What to work on: Omit every picture while you reproduce the entries that follow word for word.
=====
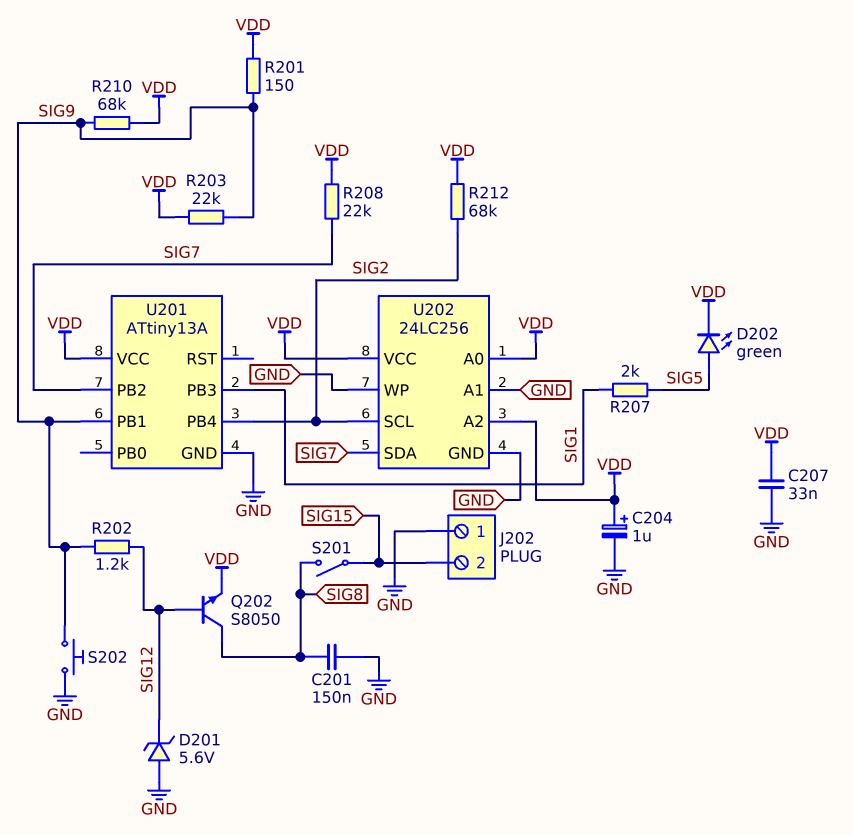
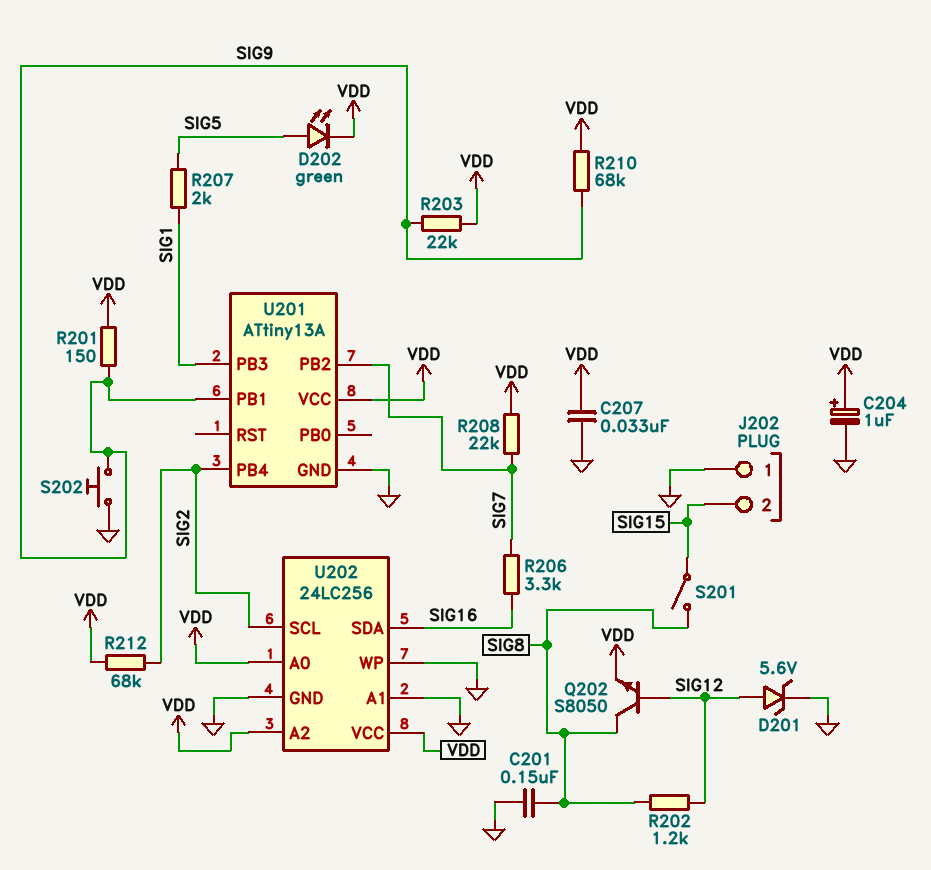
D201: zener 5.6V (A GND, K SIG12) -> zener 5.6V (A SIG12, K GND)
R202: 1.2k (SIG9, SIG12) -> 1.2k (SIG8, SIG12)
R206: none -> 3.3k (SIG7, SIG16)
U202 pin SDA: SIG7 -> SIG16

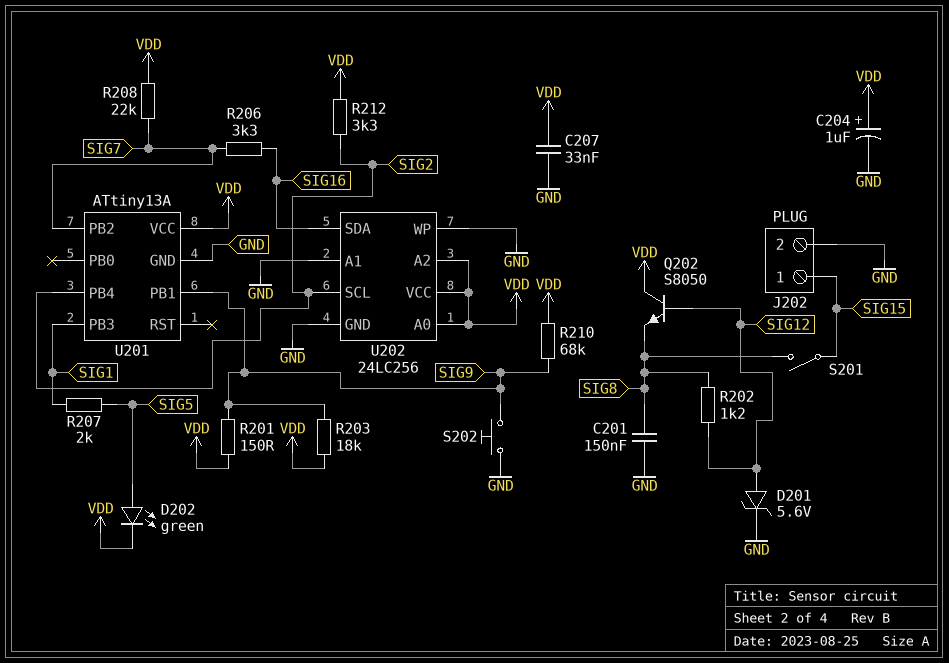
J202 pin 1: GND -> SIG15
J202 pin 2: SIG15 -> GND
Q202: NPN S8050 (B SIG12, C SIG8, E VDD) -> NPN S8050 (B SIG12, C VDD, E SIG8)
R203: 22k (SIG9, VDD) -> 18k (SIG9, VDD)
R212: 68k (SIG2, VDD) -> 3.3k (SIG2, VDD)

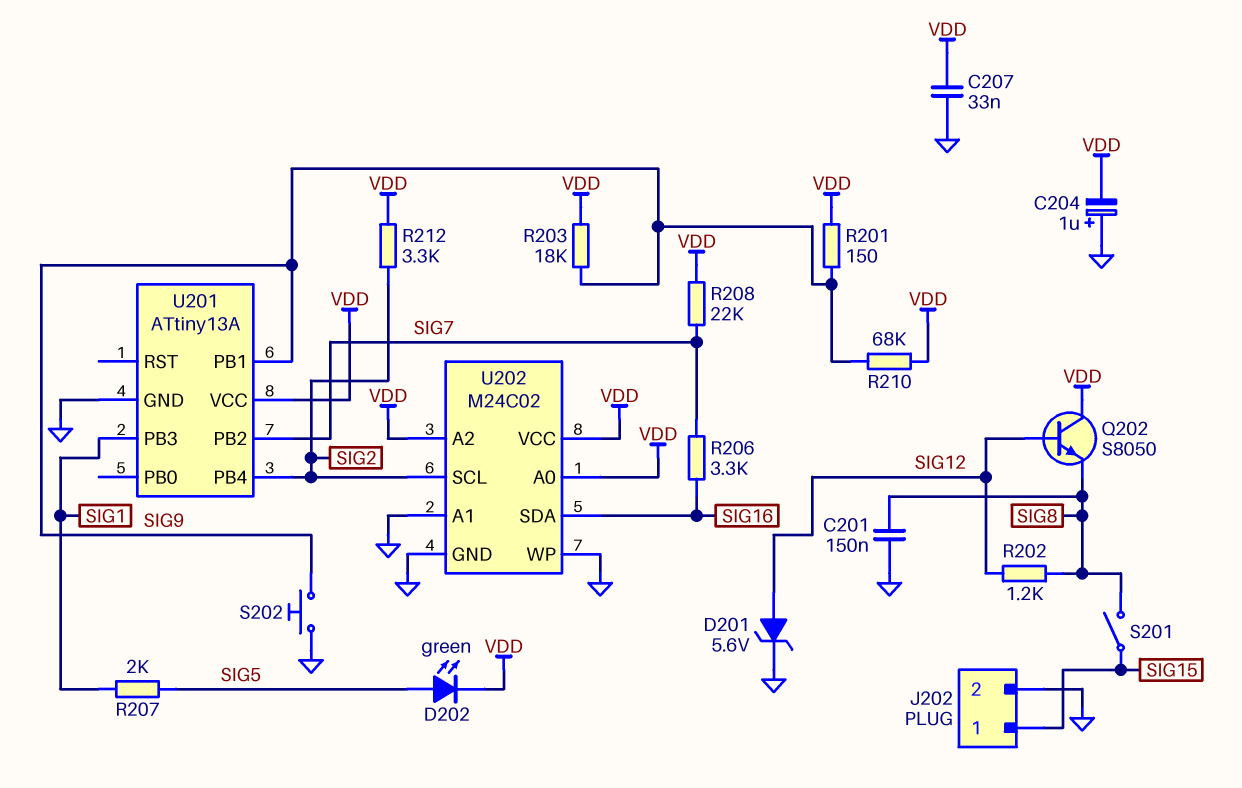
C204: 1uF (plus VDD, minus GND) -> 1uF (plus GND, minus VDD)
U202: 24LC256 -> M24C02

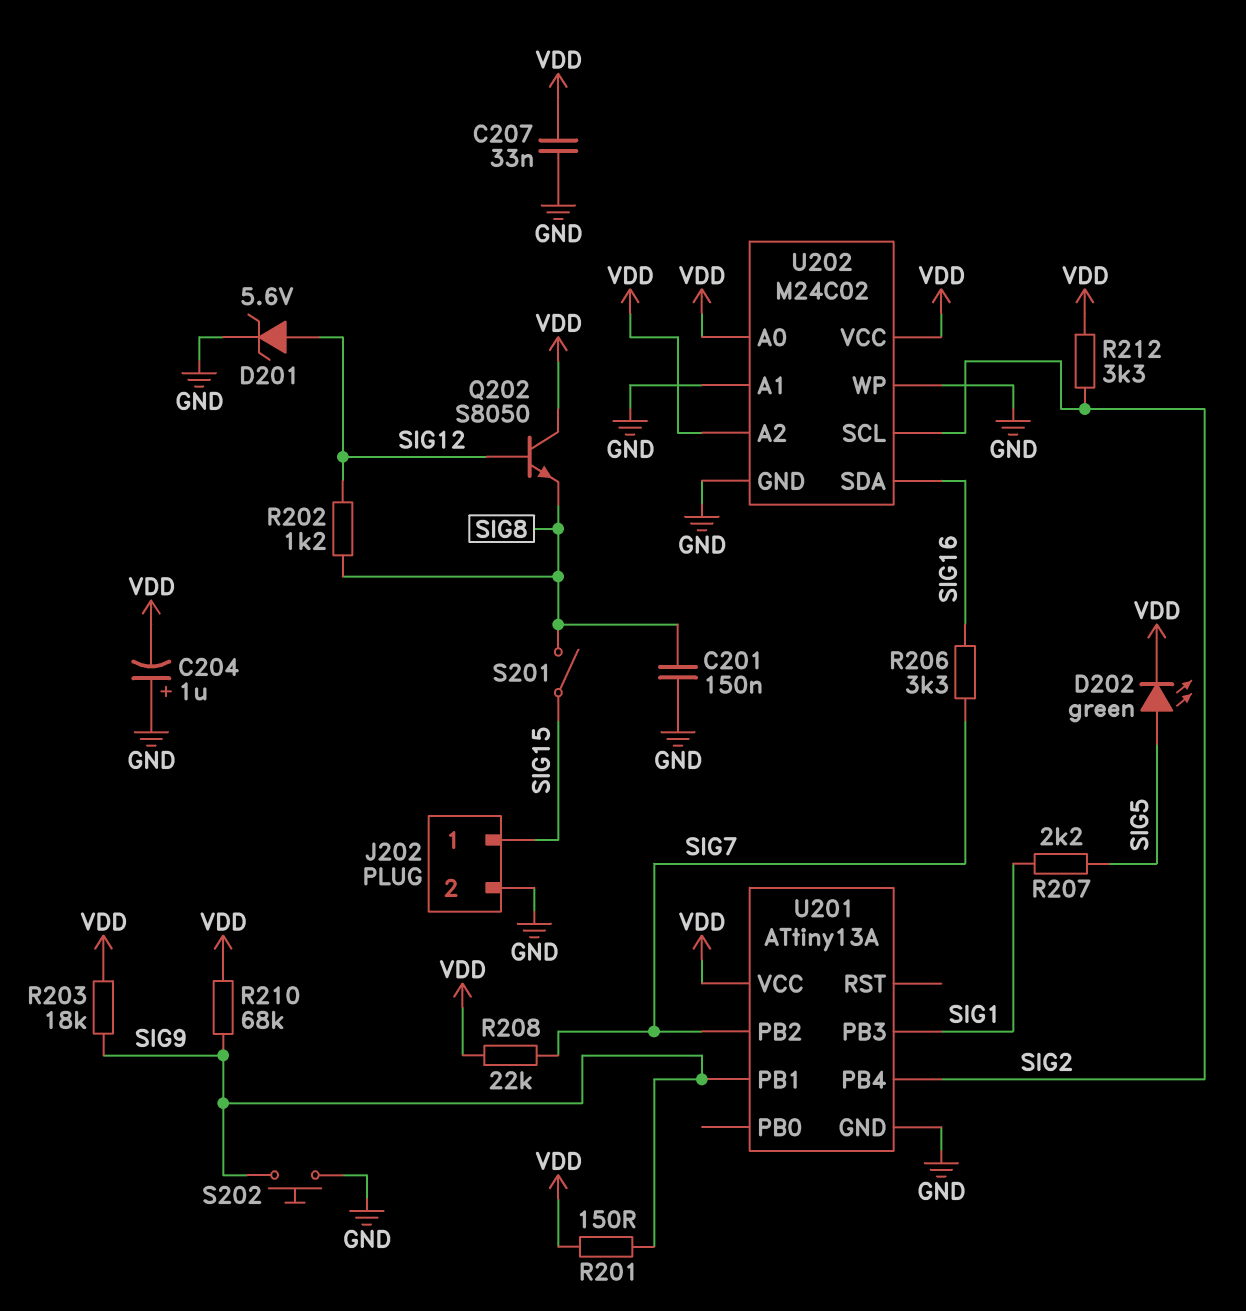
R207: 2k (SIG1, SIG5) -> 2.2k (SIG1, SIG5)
=====
Solution to this exercise:
D201: zener 5.6V (A GND, K SIG12) -> zener 5.6V (A SIG12, K GND)
R202: 1.2k (SIG9, SIG12) -> 1.2k (SIG8, SIG12)
R206: none -> 3.3k (SIG7, SIG16)
U202 pin SDA: SIG7 -> SIG16

J202 pin 1: GND -> SIG15
J202 pin 2: SIG15 -> GND
Q202: NPN S8050 (B SIG12, C SIG8, E VDD) -> NPN S8050 (B SIG12, C VDD, E SIG8)
R203: 22k (SIG9, VDD) -> 18k (SIG9, VDD)
R212: 68k (SIG2, VDD) -> 3.3k (SIG2, VDD)

C204: 1uF (plus VDD, minus GND) -> 1uF (plus GND, minus VDD)
U202: 24LC256 -> M24C02

R207: 2k (SIG1, SIG5) -> 2.2k (SIG1, SIG5)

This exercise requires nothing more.